What you will do >> With the pictures set aside, write out all of the data exactly as it stands.

Extracted information >>
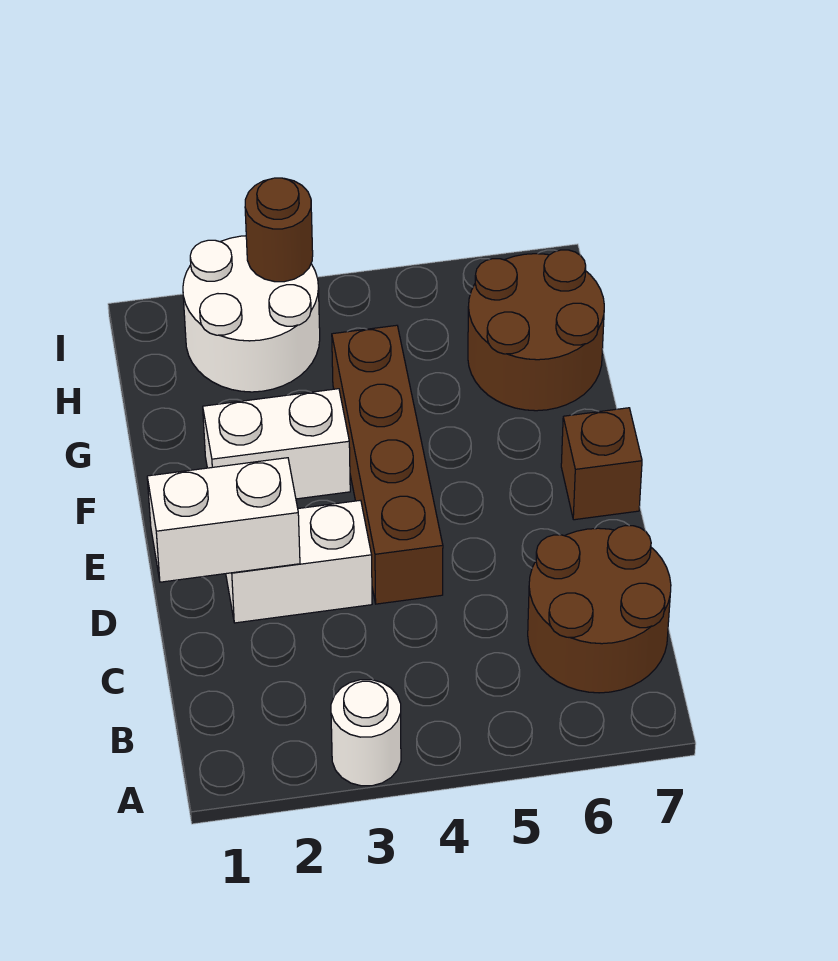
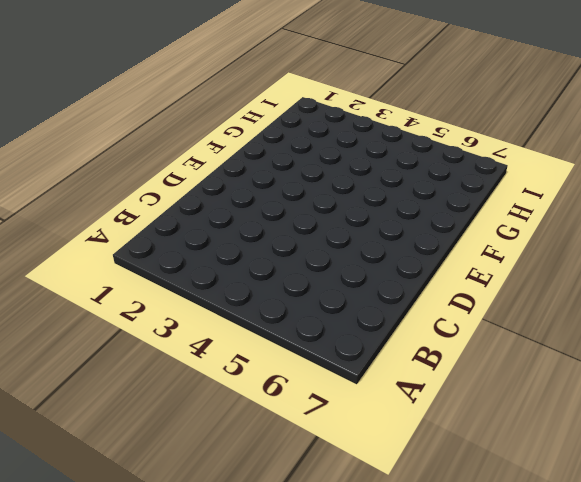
none -> white round brick A3 level 1
none -> brown round brick B6:C7 level 1

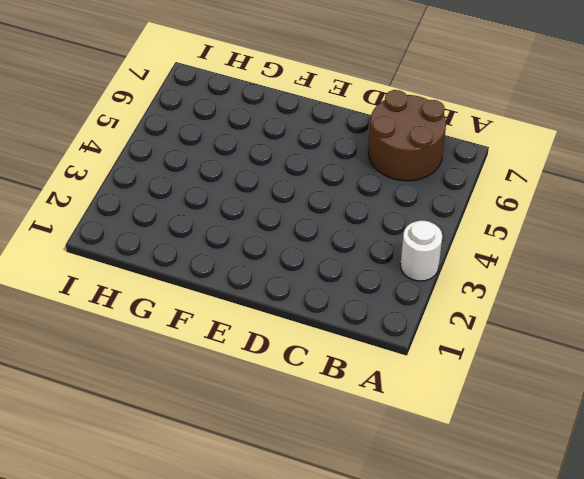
none -> white brick D2:D3 level 1
none -> brown brick D4:G4 level 1

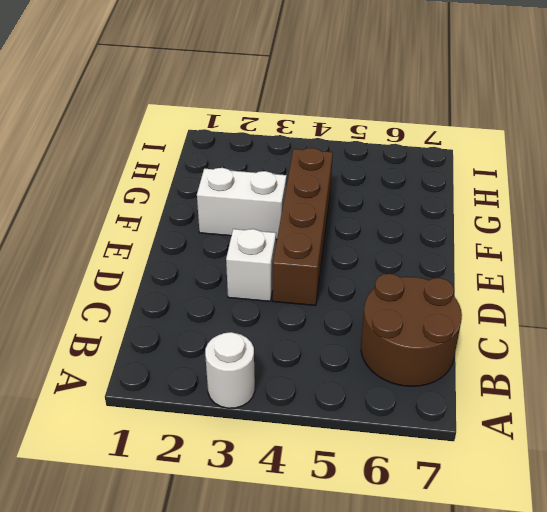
white brick D3 level 1 -> white brick D2:D3 level 1
none -> brown brick E7 level 1
none -> brown round brick G6:H7 level 1

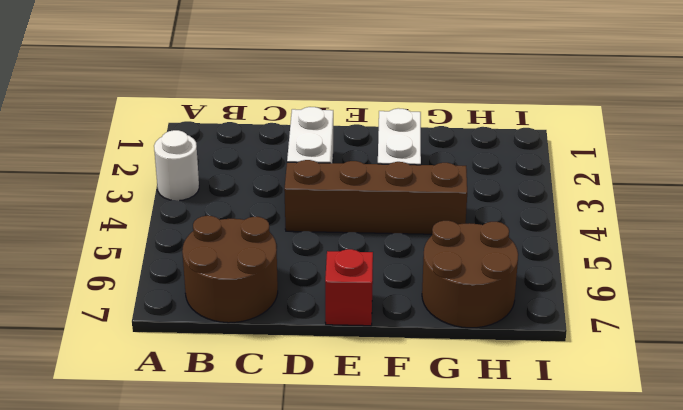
red brick E7 level 1 -> brown brick E7 level 1
none -> white round brick H2:I3 level 1
none -> white brick D1:D2 level 2

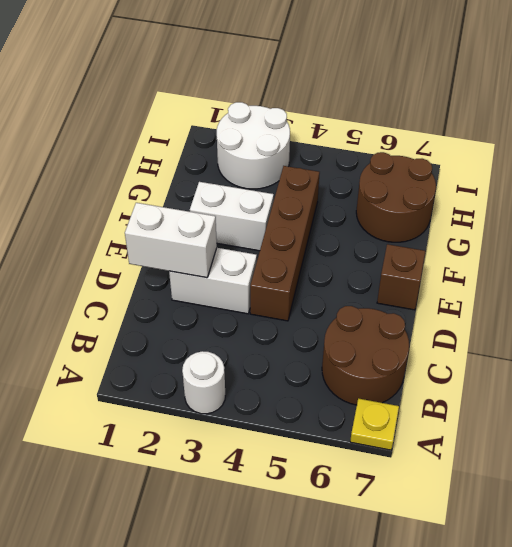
yellow plate A7 level 1 -> none
none -> brown round brick I3 level 2

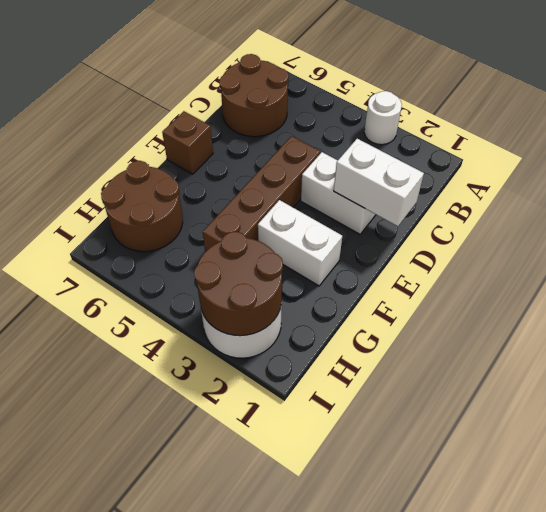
brown round brick H2:I3 level 2 -> brown round brick I3 level 2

Solution to this exercise >>
none -> white round brick A3 level 1
none -> brown round brick B6:C7 level 1

none -> white brick D2:D3 level 1
none -> brown brick D4:G4 level 1

white brick D3 level 1 -> white brick D2:D3 level 1
none -> brown brick E7 level 1
none -> brown round brick G6:H7 level 1

red brick E7 level 1 -> brown brick E7 level 1
none -> white round brick H2:I3 level 1
none -> white brick D1:D2 level 2

yellow plate A7 level 1 -> none
none -> brown round brick I3 level 2

brown round brick H2:I3 level 2 -> brown round brick I3 level 2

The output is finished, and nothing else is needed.